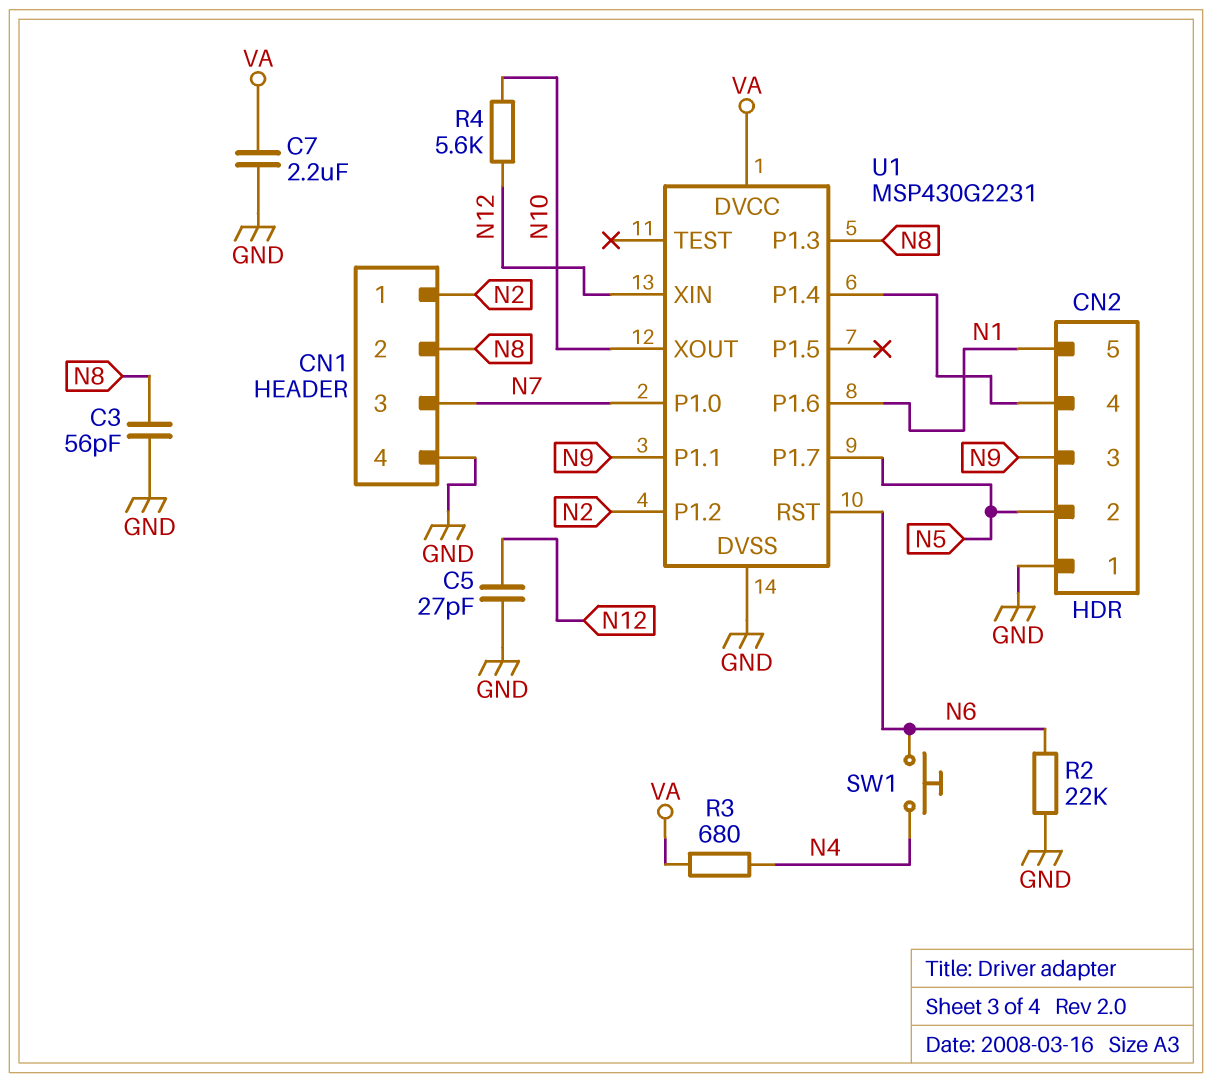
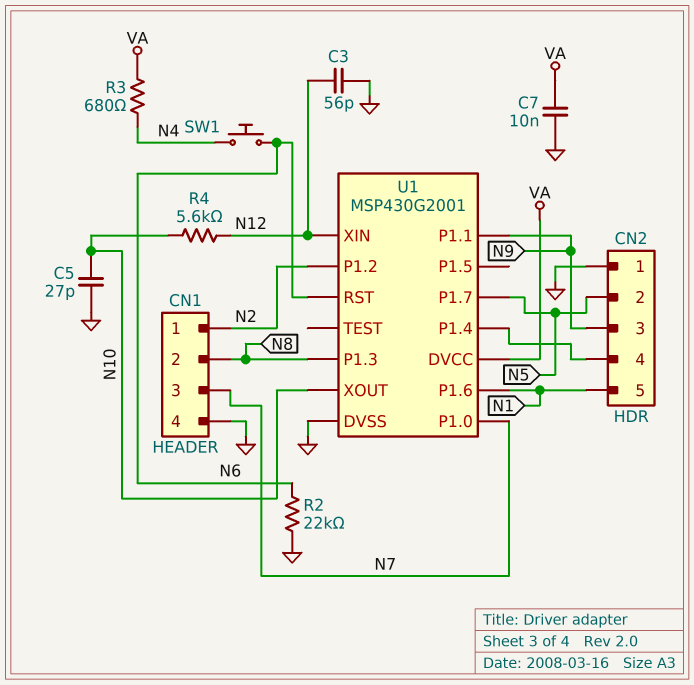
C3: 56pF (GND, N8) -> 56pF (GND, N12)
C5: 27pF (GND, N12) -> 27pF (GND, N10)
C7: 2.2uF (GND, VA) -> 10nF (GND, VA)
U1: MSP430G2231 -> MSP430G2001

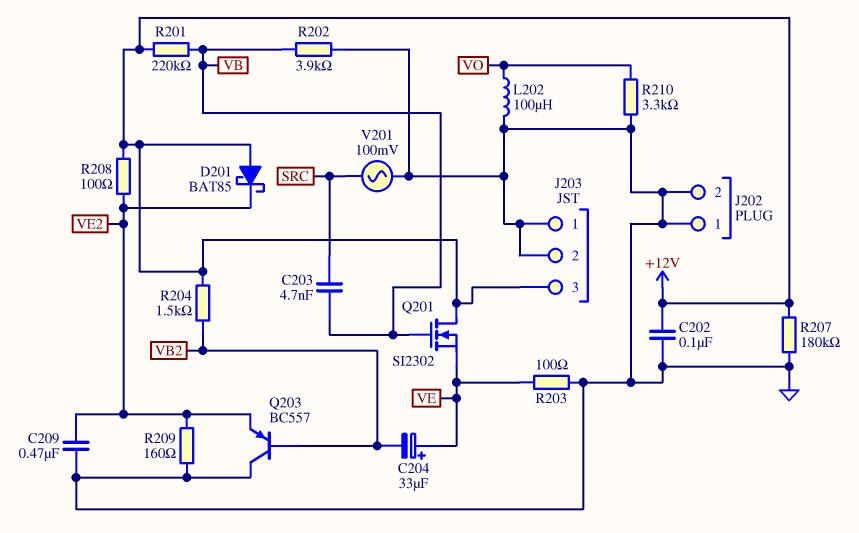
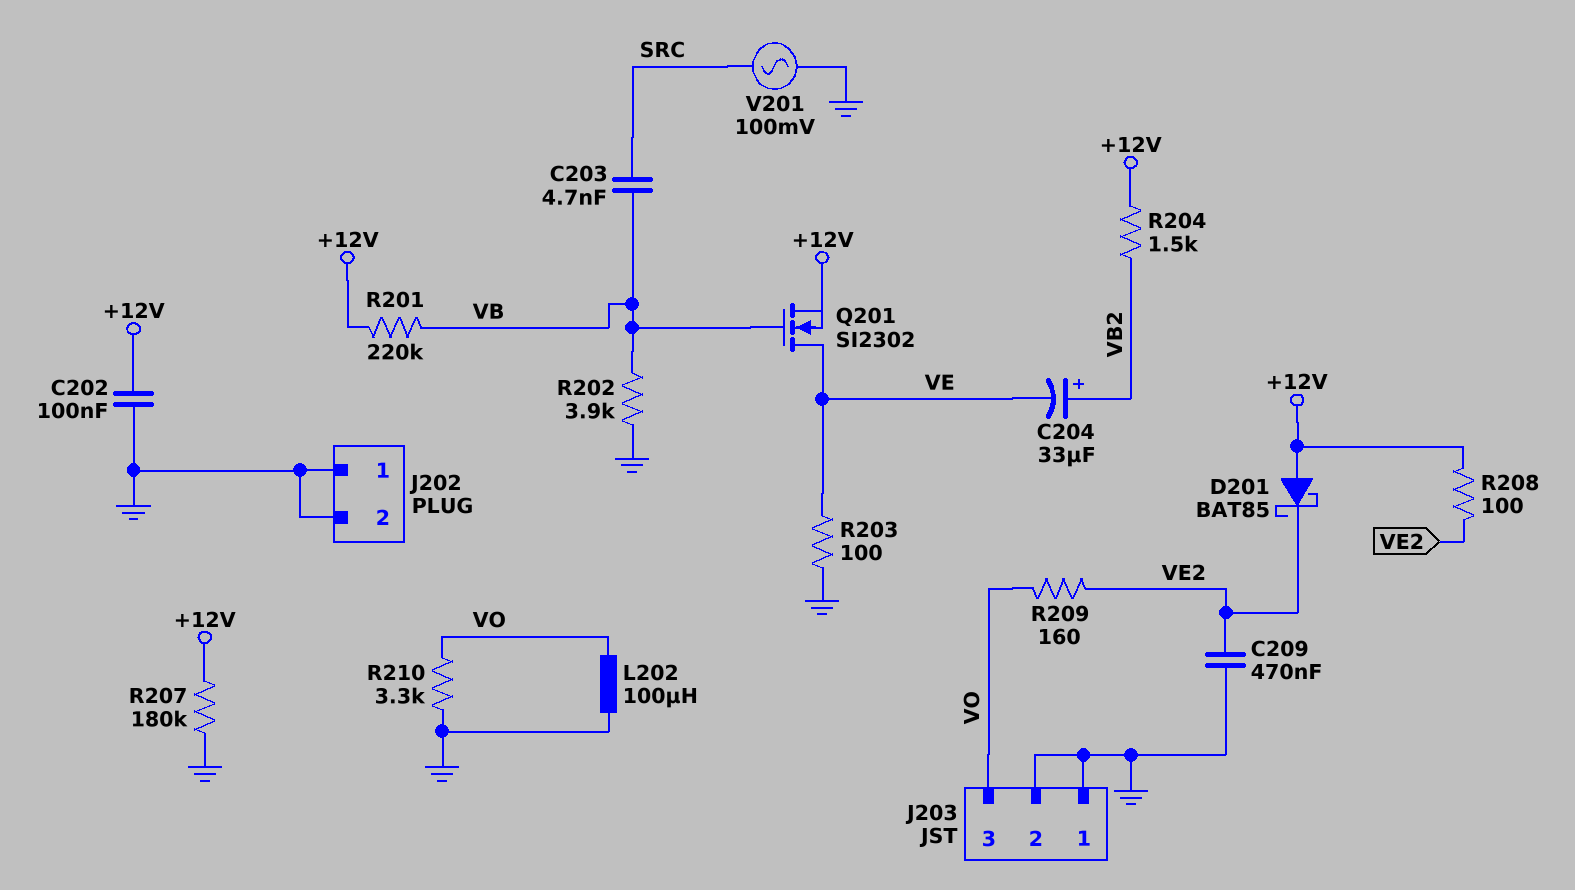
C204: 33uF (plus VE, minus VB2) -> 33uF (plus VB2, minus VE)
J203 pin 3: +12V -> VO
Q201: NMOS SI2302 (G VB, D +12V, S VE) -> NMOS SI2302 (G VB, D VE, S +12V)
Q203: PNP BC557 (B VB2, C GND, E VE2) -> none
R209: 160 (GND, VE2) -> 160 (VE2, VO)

TASK DESCRIPTION: Give back exactly the lines from the one that contains "C7: 2.2uF (GND, VA) -> 10nF (GND, VA)" to the final line of the data above, both included, with all pictures removed.

OUTPUT:
C7: 2.2uF (GND, VA) -> 10nF (GND, VA)
U1: MSP430G2231 -> MSP430G2001

C204: 33uF (plus VE, minus VB2) -> 33uF (plus VB2, minus VE)
J203 pin 3: +12V -> VO
Q201: NMOS SI2302 (G VB, D +12V, S VE) -> NMOS SI2302 (G VB, D VE, S +12V)
Q203: PNP BC557 (B VB2, C GND, E VE2) -> none
R209: 160 (GND, VE2) -> 160 (VE2, VO)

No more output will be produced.